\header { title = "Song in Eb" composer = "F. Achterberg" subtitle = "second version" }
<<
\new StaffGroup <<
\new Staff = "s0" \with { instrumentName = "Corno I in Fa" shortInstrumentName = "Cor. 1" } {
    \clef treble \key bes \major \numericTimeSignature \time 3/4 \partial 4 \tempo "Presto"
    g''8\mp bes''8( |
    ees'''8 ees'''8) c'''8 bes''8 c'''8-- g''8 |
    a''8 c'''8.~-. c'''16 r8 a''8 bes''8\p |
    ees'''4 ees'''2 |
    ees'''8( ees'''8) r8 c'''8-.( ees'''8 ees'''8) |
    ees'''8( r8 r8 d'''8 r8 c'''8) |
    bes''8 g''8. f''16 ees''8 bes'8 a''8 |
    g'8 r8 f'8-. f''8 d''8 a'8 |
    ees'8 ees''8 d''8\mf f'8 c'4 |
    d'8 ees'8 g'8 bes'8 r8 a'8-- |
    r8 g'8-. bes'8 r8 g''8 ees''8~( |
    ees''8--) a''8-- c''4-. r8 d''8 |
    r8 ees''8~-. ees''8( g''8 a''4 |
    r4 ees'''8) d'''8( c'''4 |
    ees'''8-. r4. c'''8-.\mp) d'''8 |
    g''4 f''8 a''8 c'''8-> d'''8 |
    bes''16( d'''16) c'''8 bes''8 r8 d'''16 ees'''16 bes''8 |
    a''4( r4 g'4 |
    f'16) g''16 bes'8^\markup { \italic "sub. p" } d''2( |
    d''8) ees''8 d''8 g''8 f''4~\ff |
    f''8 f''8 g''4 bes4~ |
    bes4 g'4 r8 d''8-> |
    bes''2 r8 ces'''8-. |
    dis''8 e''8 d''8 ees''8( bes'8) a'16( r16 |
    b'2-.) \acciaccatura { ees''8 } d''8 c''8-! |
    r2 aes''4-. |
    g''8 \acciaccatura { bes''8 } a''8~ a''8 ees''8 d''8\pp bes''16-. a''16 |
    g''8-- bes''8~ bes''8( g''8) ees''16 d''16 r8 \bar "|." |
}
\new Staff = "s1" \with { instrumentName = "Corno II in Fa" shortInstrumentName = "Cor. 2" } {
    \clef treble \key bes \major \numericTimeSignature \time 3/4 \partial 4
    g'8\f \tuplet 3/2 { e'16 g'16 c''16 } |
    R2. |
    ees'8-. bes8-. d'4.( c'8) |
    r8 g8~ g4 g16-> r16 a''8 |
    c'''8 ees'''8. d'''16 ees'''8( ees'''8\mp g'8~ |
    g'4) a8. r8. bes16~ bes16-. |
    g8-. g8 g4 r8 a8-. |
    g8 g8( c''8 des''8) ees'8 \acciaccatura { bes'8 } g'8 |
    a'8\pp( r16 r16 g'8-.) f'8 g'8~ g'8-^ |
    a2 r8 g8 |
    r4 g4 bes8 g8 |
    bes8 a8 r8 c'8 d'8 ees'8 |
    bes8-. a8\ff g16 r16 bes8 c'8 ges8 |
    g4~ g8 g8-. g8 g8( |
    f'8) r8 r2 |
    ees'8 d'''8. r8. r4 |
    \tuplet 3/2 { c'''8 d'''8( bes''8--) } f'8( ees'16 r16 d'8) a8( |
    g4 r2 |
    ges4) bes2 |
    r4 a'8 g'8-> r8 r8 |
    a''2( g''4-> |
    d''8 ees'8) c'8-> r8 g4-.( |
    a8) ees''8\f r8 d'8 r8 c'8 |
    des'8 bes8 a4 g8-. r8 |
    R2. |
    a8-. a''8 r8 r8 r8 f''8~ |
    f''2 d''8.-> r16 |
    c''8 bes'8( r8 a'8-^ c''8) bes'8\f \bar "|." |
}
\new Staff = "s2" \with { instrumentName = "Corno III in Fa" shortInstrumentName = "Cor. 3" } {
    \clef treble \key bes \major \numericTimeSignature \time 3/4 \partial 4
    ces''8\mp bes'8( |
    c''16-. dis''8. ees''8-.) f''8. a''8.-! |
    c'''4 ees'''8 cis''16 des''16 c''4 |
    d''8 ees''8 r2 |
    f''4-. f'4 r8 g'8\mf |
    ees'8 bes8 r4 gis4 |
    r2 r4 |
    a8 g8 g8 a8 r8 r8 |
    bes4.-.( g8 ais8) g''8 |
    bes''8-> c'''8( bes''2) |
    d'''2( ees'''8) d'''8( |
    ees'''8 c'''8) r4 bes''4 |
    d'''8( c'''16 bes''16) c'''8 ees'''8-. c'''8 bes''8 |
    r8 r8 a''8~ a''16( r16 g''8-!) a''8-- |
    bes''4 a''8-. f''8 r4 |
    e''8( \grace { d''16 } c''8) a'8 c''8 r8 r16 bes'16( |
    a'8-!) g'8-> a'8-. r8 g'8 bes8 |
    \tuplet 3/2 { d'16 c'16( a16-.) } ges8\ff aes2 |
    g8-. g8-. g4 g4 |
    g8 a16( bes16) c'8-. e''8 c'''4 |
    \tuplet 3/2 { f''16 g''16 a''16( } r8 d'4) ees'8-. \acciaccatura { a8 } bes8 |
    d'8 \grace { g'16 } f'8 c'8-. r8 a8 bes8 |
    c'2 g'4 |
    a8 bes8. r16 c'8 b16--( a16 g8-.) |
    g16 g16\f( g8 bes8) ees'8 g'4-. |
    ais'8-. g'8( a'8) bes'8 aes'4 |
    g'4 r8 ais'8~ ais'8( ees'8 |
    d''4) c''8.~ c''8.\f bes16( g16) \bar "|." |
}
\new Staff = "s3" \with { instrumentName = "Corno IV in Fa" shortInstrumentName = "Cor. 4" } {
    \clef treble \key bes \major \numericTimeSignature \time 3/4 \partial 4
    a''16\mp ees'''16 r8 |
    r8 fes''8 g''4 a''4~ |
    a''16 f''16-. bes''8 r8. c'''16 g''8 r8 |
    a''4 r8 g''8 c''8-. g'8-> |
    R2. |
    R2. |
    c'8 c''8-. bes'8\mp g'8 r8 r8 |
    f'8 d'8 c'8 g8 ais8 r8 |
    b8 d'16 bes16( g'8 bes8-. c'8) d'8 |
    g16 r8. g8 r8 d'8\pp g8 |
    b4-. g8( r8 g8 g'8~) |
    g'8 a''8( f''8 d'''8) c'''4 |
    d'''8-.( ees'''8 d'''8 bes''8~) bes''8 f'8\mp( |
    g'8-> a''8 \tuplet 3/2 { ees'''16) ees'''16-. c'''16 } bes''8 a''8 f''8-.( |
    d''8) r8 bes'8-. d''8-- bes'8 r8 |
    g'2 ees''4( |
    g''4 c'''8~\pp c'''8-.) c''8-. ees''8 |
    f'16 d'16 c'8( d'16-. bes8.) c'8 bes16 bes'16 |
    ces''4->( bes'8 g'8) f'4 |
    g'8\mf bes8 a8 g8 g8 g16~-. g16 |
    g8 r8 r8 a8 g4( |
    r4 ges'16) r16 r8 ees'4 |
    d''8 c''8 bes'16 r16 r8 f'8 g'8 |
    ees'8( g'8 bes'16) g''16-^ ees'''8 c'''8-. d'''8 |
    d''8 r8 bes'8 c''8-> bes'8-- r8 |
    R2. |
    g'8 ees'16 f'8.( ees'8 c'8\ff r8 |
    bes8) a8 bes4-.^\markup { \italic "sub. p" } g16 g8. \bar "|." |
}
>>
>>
* * *
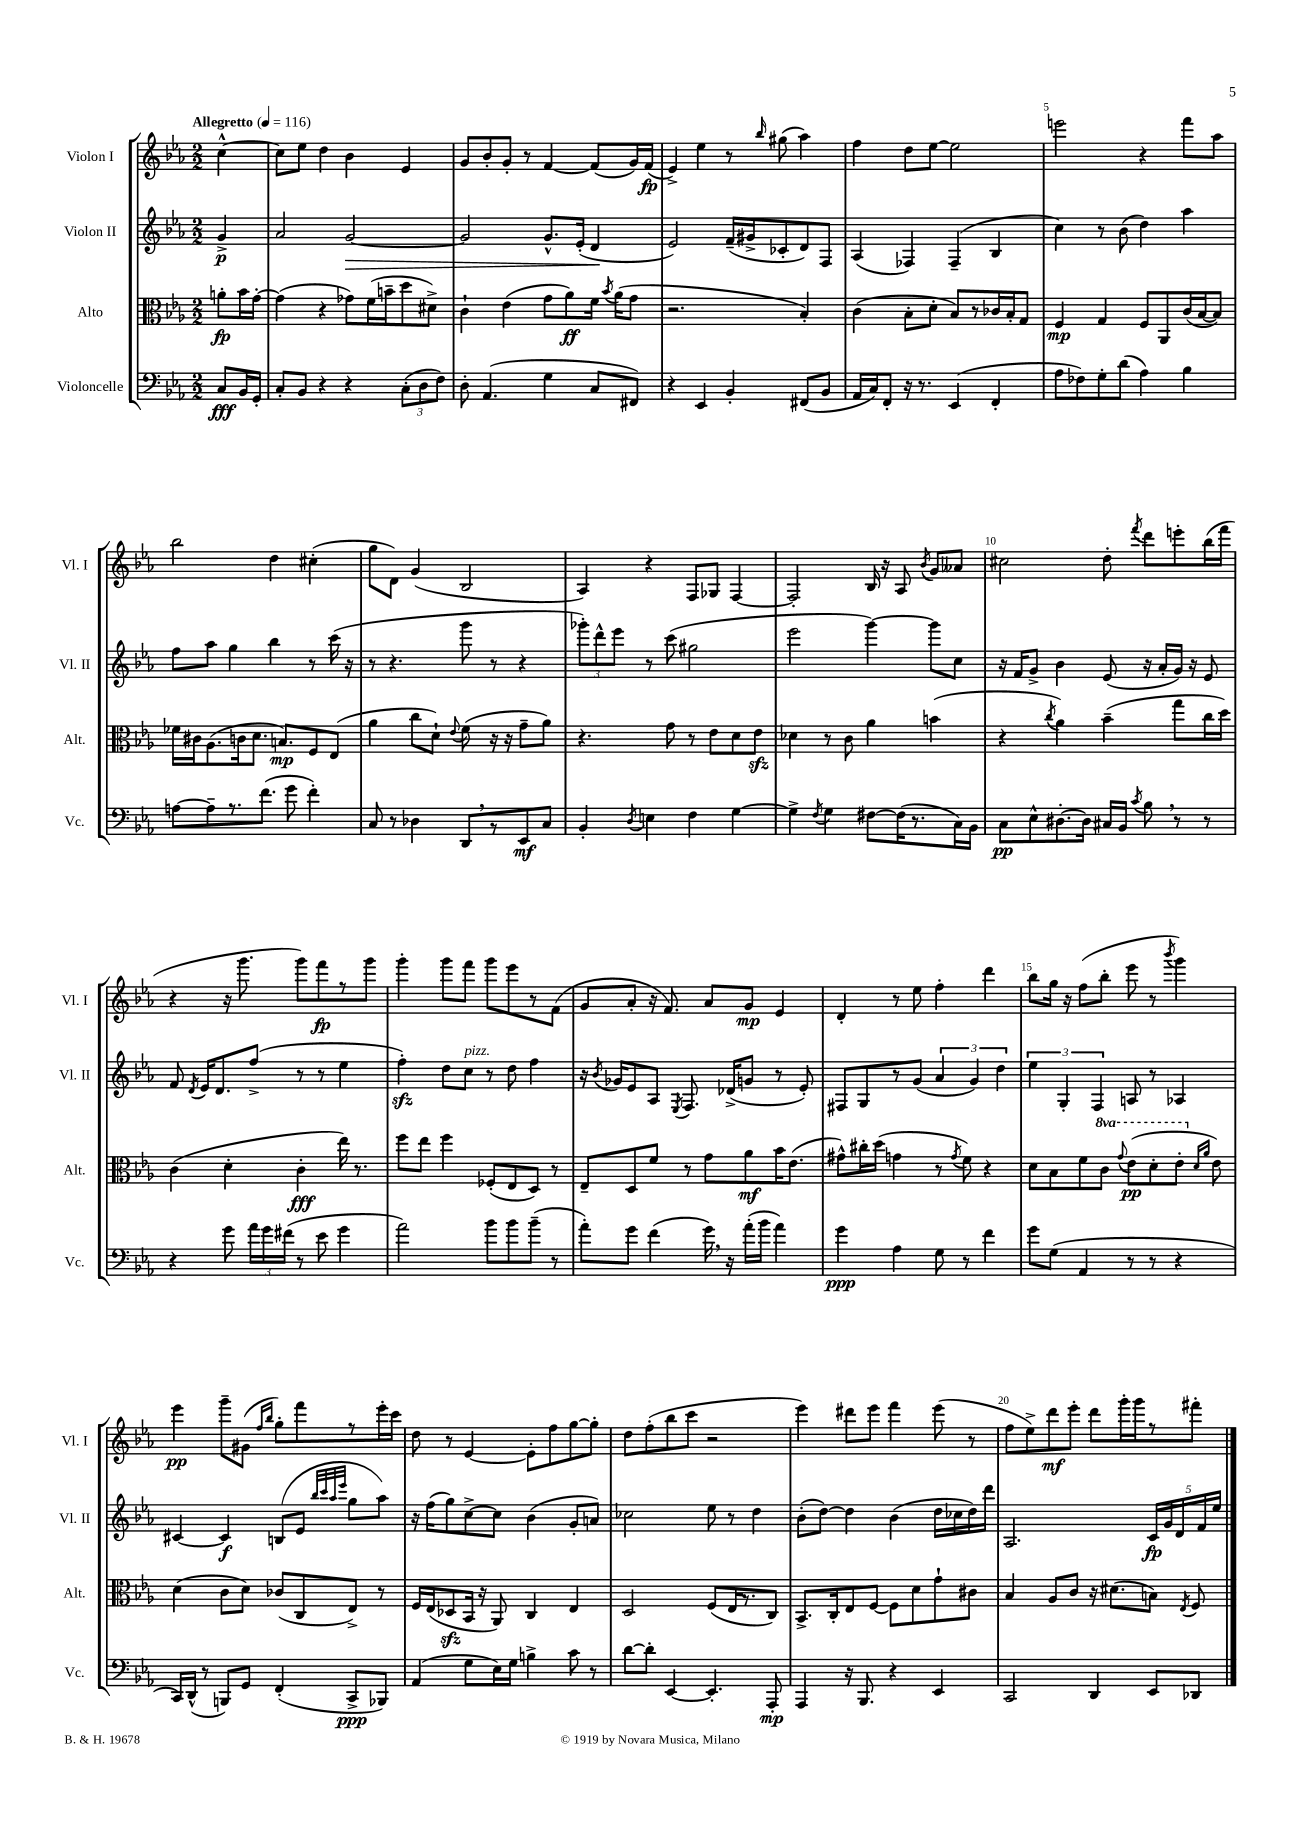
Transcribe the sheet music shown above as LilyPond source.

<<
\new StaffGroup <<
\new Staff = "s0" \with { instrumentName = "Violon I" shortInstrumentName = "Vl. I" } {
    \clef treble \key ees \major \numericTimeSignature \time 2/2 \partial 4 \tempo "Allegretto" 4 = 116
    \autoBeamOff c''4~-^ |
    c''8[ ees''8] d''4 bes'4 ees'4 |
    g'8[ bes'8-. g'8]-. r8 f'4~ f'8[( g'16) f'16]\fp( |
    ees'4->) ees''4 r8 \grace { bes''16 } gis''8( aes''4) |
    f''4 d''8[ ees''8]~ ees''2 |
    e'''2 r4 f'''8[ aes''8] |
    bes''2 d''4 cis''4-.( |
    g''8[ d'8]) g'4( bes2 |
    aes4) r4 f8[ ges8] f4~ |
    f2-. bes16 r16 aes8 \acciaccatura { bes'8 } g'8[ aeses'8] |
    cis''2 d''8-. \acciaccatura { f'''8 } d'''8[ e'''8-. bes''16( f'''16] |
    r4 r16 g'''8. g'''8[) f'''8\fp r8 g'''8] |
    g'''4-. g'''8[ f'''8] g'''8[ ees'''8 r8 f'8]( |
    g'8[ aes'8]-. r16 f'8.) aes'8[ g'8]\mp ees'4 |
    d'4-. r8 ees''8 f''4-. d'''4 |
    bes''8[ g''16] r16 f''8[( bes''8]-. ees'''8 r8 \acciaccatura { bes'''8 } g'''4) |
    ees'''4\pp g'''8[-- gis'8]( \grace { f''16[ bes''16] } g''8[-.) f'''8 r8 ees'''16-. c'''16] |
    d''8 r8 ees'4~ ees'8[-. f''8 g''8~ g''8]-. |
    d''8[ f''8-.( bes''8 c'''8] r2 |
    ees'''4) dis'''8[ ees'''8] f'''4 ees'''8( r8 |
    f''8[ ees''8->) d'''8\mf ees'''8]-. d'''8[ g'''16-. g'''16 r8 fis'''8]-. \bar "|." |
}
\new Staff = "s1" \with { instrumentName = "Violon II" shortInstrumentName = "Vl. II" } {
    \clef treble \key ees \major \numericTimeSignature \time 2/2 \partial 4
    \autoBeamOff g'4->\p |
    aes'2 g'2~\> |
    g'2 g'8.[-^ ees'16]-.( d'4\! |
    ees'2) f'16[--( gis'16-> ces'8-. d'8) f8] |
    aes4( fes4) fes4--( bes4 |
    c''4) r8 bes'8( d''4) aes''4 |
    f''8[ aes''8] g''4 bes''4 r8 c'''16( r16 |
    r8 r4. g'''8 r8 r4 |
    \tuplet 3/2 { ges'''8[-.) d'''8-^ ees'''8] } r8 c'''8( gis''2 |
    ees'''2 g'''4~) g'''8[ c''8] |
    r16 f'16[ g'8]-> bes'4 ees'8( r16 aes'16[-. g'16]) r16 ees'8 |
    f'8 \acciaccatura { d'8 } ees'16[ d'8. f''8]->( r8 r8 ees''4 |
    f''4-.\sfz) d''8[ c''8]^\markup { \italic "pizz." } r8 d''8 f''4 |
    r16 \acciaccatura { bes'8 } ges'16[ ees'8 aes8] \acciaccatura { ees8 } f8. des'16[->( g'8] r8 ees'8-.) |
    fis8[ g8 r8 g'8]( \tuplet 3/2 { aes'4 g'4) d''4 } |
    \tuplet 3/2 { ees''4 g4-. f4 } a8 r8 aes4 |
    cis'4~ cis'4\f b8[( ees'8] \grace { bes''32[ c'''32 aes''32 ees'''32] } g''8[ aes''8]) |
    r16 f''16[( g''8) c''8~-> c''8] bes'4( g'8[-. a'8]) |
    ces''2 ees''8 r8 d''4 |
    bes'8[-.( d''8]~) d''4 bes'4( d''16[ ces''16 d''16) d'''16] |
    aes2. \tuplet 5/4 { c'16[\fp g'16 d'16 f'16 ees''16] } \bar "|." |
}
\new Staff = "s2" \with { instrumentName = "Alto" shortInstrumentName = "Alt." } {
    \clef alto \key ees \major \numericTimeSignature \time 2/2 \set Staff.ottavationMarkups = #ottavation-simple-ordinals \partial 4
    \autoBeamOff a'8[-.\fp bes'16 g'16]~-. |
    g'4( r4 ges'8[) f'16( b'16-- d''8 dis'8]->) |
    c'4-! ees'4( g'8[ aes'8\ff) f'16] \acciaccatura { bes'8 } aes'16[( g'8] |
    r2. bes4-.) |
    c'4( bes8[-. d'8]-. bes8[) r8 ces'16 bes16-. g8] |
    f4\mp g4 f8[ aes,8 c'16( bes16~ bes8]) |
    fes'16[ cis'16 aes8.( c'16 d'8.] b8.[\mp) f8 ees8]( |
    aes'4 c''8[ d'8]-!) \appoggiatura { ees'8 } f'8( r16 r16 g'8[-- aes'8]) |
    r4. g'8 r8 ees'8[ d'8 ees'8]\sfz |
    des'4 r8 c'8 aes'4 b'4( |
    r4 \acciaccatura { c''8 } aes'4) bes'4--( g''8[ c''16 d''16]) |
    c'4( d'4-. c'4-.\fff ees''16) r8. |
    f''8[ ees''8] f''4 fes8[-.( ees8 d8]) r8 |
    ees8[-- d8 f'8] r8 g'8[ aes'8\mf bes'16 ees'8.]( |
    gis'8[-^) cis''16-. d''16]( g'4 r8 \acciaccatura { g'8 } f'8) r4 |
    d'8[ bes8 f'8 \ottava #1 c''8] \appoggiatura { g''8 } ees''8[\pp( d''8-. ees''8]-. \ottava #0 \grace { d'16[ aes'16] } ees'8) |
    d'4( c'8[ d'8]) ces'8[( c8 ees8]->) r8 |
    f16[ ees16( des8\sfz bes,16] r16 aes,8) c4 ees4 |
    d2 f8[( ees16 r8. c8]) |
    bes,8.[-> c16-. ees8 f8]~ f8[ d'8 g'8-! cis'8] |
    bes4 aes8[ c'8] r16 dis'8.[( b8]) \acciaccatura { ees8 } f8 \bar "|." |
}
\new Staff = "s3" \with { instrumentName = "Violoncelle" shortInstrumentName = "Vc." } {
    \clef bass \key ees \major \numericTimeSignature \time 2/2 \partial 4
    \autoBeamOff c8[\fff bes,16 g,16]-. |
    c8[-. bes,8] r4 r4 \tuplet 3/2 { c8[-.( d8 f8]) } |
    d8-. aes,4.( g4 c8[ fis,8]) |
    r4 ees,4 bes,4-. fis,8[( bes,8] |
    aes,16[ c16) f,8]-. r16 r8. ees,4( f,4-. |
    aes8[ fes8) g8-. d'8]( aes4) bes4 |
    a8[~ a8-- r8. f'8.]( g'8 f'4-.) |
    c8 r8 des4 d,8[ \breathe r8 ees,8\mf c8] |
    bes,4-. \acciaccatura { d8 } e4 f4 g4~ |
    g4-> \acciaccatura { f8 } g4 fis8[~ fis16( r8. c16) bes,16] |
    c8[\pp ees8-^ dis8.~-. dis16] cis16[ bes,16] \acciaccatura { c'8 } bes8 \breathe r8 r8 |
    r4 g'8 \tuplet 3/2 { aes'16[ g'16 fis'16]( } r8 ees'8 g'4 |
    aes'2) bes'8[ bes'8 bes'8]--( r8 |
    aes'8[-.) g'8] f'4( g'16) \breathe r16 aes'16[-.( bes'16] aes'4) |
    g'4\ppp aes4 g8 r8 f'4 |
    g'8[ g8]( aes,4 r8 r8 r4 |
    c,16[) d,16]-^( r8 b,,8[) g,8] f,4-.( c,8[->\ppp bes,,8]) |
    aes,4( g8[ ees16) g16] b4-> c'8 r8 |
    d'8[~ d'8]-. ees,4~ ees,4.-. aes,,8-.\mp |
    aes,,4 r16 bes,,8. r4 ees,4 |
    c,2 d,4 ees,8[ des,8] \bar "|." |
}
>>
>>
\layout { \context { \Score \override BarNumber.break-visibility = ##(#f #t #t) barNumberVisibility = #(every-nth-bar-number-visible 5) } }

• _Exercise_
Count the lines in the records above that contain the string "breathe". Give only the number.

• _Finished answer_
3